WHAT IS NEEDED — Copy out the lines of the records below, and only those lines, from the one with "brown round brick C1:D2" through the one with "none -> purple brick H5:J5 level 1", exactly as they appear.

INPUT FOR THIS TASK —
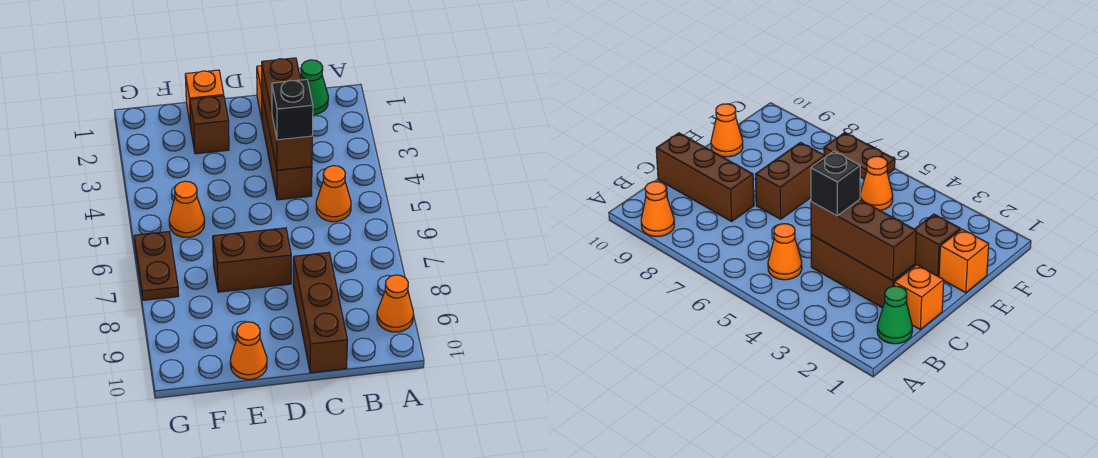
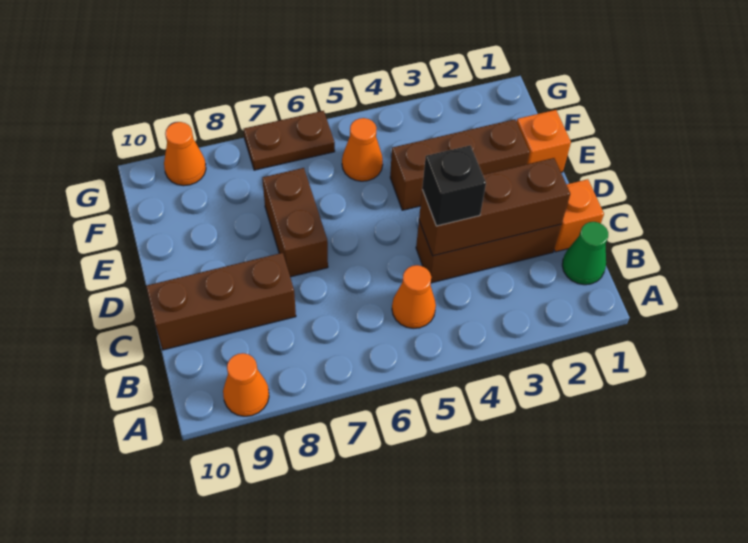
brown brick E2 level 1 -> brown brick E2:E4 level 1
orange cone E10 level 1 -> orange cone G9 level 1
* * *
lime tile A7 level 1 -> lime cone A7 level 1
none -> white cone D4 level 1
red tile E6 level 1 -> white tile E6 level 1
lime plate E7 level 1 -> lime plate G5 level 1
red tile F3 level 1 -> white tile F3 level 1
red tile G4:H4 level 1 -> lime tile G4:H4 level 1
...
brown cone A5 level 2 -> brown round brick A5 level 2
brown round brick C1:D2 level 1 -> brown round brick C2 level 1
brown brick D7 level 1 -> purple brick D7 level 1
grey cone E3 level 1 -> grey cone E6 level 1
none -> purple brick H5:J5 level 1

RESULT OF THIS EXERCISE —
brown round brick C1:D2 level 1 -> brown round brick C2 level 1
brown brick D7 level 1 -> purple brick D7 level 1
grey cone E3 level 1 -> grey cone E6 level 1
none -> purple brick H5:J5 level 1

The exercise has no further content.